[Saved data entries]
-------

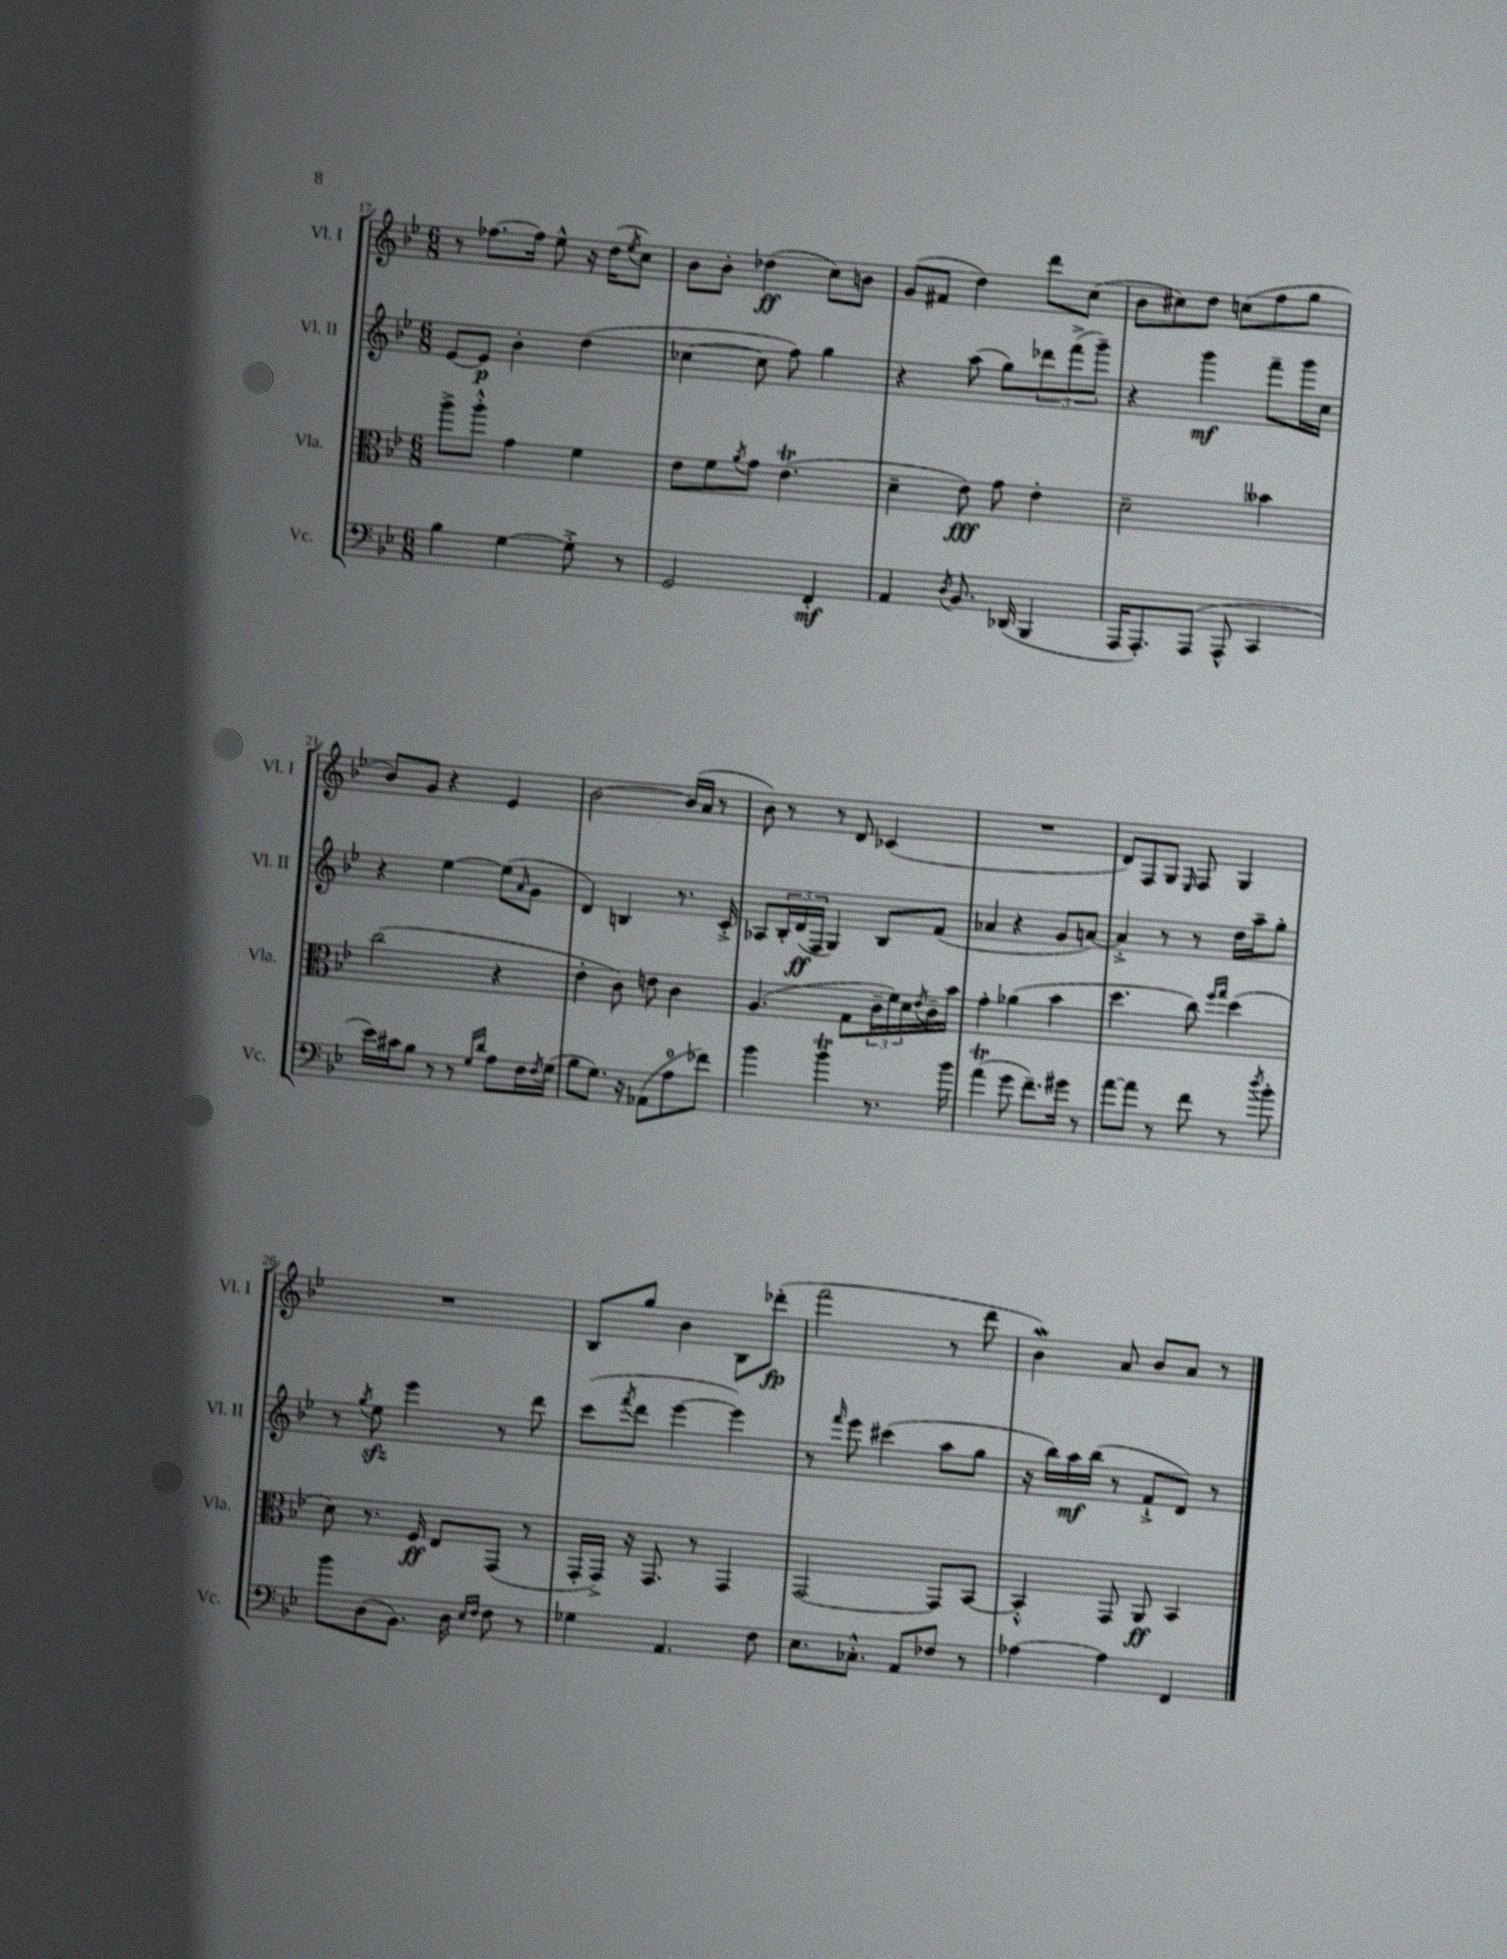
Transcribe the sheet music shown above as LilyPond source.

<<
\new StaffGroup <<
\new Staff = "s0" \with { instrumentName = "Vl. I" shortInstrumentName = "Vl. I" } {
    \clef treble \key bes \major \numericTimeSignature \time 6/8
    r8 fes''8.~ fes''16 ees''8-^ r16 d''16( \acciaccatura { ees''8 } c''8) |
    bes'8 bes'8-. des''4\ff( c''8) b'8 |
    g'8( fis'8 d''4) d'''8 c''8( |
    bes'8 cis''8) d''8 c''8( f''8 g''8 |
    bes'8) g'8 r4 ees'4 |
    bes'2~ bes'16( a'16 r8 |
    bes'8) r8 r8 d'8 ces'4( |
    R2. |
    d'8) f8 g8 \grace { ees16 } f8 g4 |
    R2. |
    bes8 g''8 bes'4 bes8 des'''8-.\fp( |
    f'''2 r8 d'''8 |
    bes'4\mordent) a'8 bes'8 a'8 r8 \bar "|." |
}
\new Staff = "s1" \with { instrumentName = "Vl. II" shortInstrumentName = "Vl. II" } {
    \clef treble \key bes \major \numericTimeSignature \time 6/8
    ees'8~ ees'8\p bes'4-. d''4( |
    ces''4~ ces''8 f''8) g''4 |
    r4 a''8( g''8) \tuplet 3/2 { des'''8 f'''8->( g'''8--) } |
    r4 g'''4\mf f'''8-- g'''16 c''16 |
    r4 ees''4~ ees''8( \grace { a'16 } g'8 |
    d'4) b4 r8. c'16-.-> |
    aes8 \tuplet 3/2 { bes16-. d'16\ff( f16 } g4) bes8 f'8( |
    aes'4 r4 g'8 a'8~) |
    a'4-.-> r8 r8 d''16 a''16-- g''8-. |
    r8 \acciaccatura { g''8 } ees''8\sfz ees'''4 r8 d'''8 |
    c'''8( \acciaccatura { f'''8 } d'''8 ees'''4~ ees'''4) |
    r8 \grace { f'''16 } ees'''8 cis'''4( a''8 g''8 |
    r16 bes''16) a''16\mf bes''16( r8 f'8-!-> d'8) r8 \bar "|." |
}
\new Staff = "s2" \with { instrumentName = "Vla." shortInstrumentName = "Vla." } {
    \clef alto \key bes \major \numericTimeSignature \time 6/8
    a''8-> a''8-.-^ g'4 f'4 |
    ees'8 f'8 \acciaccatura { a'8 } g'8 ees'4.\trill( |
    d'4-- ees'8\fff) g'8 ees'4-. |
    d'2-- beses'4 |
    c''2( r4 |
    ees'4-. c'8) e'8 c'4 |
    a4.( g8 \tuplet 3/2 { c'16-- f'16) d'16 } \acciaccatura { ees'8 } c'16-- bes'16 |
    g'4-. aes'4( bes'4 |
    d''4. c''8) \grace { f''16 g''16 } d''4( |
    d'8) r8. f16\ff ees8 g,8( r8 |
    g,16-. g,16->) r16 g,8. r8 g,4 |
    g,2~ g,8 bes,8~ |
    bes,4-.-^ g,8 a,8\ff bes,4 \bar "|." |
}
\new Staff = "s3" \with { instrumentName = "Vc." shortInstrumentName = "Vc." } {
    \clef bass \key bes \major \numericTimeSignature \time 6/8
    bes4 g4~ g8-.-> r8 |
    g,2 f,4-.\mf |
    a,4 \acciaccatura { d8 } bes,8. des,16( bes,,4 |
    a,,16 a,,8.-.) a,,8( a,,8-^ c,4 |
    ees'16) cis'16 bes8 r8 r8 \grace { g16 d'16 } a8 f16 \acciaccatura { f8 } g16( |
    bes8 g8.) r16 aes,8( a8-0 fes'8) |
    bes'4 bes'4\trill r8. bes'16 |
    a'4\trill( g'8 f'8.--) gis'16 r8 |
    a'8~ a'8 r8 f'8 r8 \acciaccatura { d''8 } bes'8-. |
    bes'8 d8( bes,8.) d16 \grace { ees16 f16 } f8 r8 |
    ges4 a,4. f8 |
    ees8. ces8.-.-^ a,8 fes8 r8 |
    aes4~ aes4 f,4 \bar "|." |
}
>>
>>
\layout { \context { \Score currentBarNumber = #17 } }
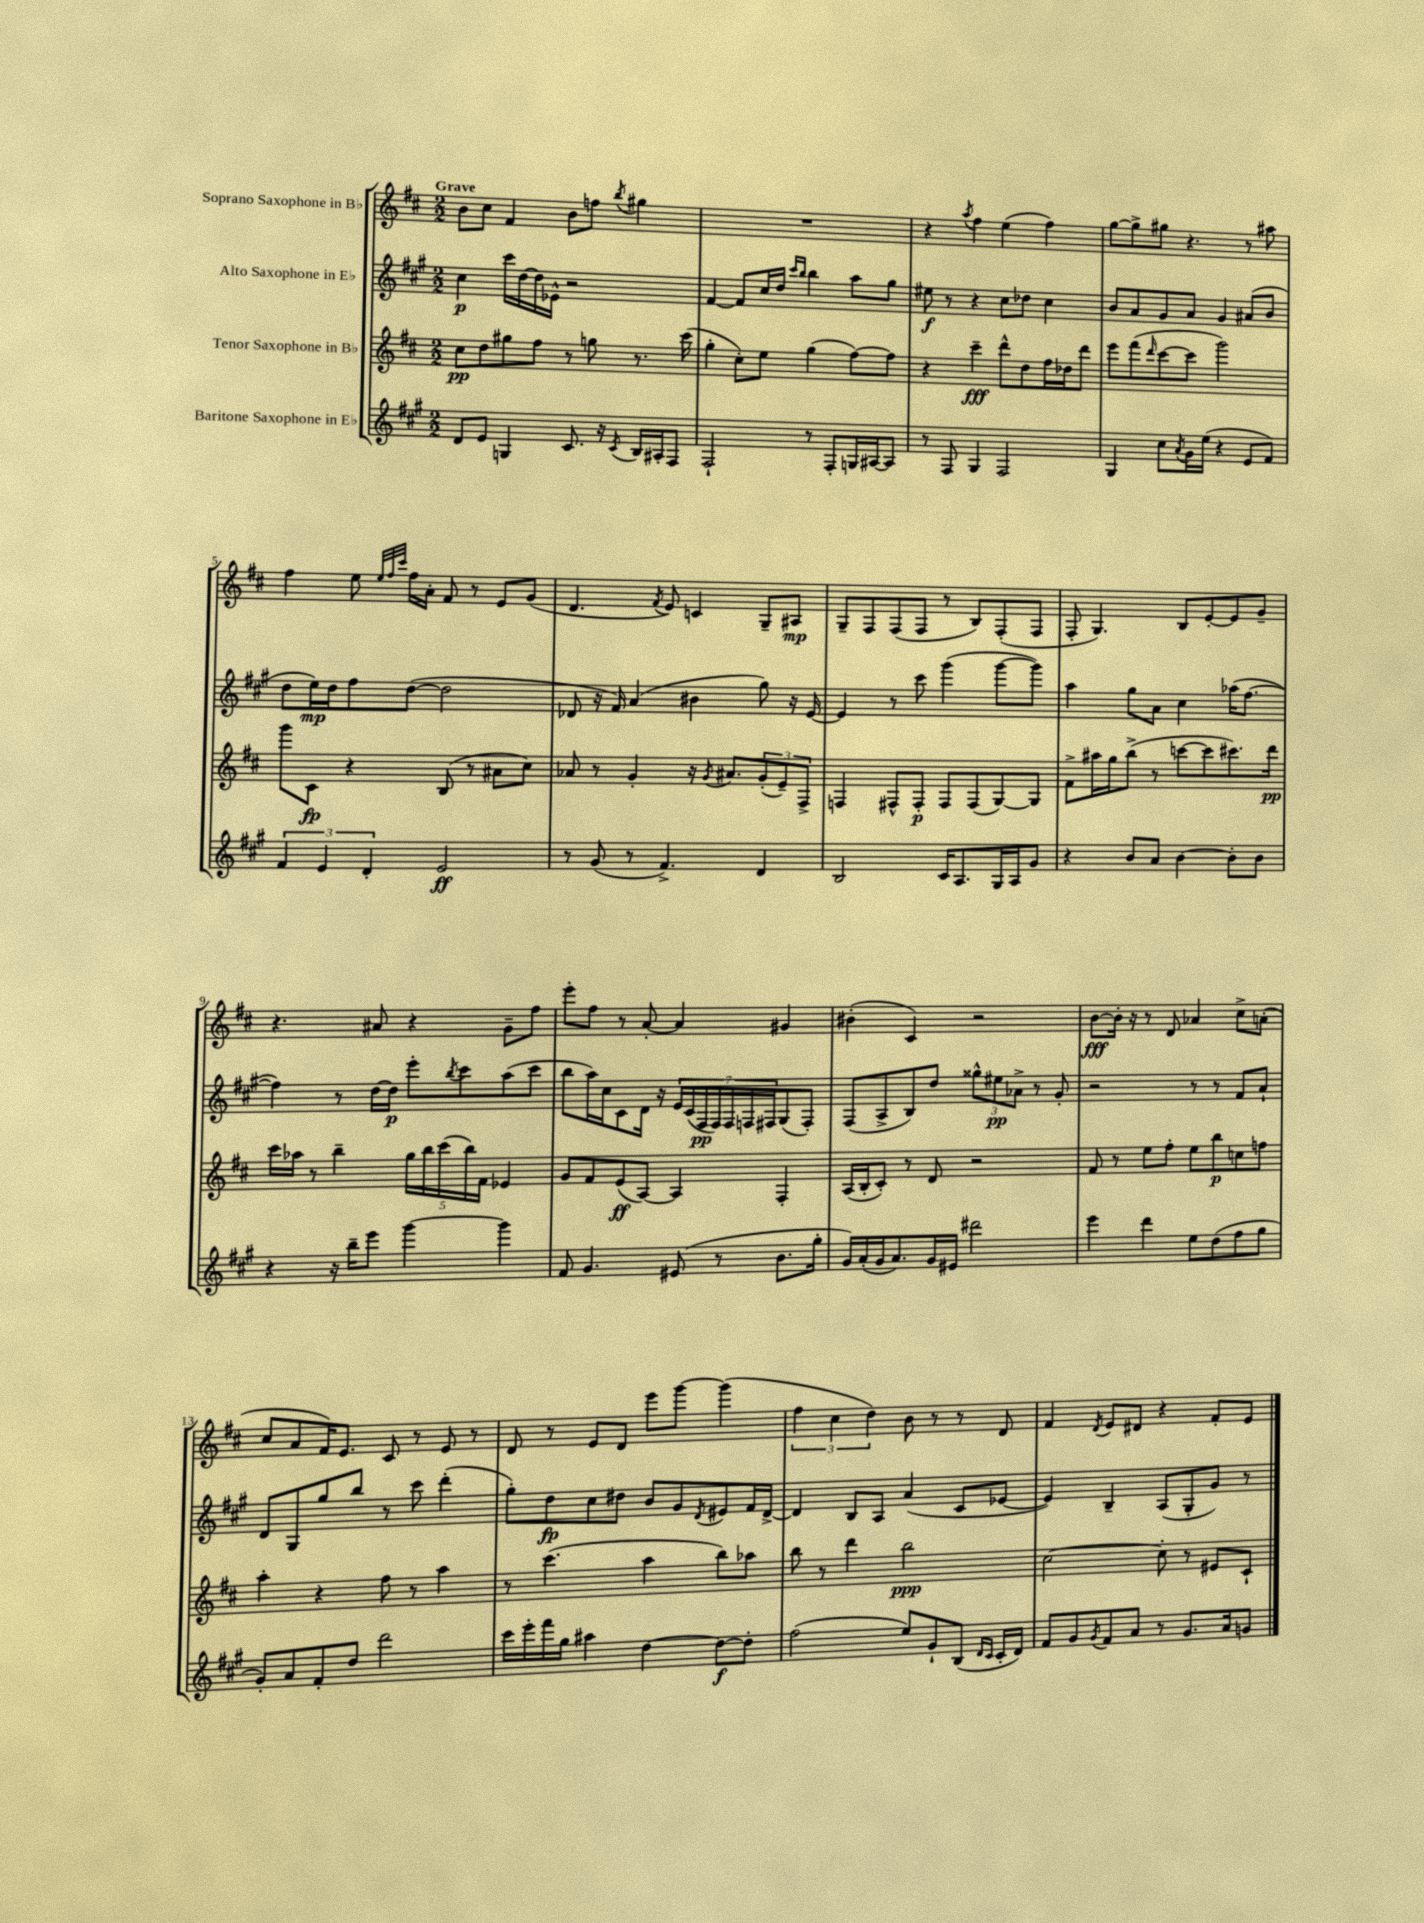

-------

> [WHAT THIS TASK INVOLVES]: Show each line in the rows above that contains the string "shortInstrumentName".

> [EXERCISE RESULT]:
\new Staff = "s0" \with { instrumentName = "Vl. I" shortInstrumentName = "Vl. I" } {
\new Staff = "s1" \with { instrumentName = "Vl. II" shortInstrumentName = "Vl. II" } {
\new Staff = "s2" \with { instrumentName = "Vla." shortInstrumentName = "Vla." } {
\new Staff = "s3" \with { instrumentName = "Vc." shortInstrumentName = "Vc." } {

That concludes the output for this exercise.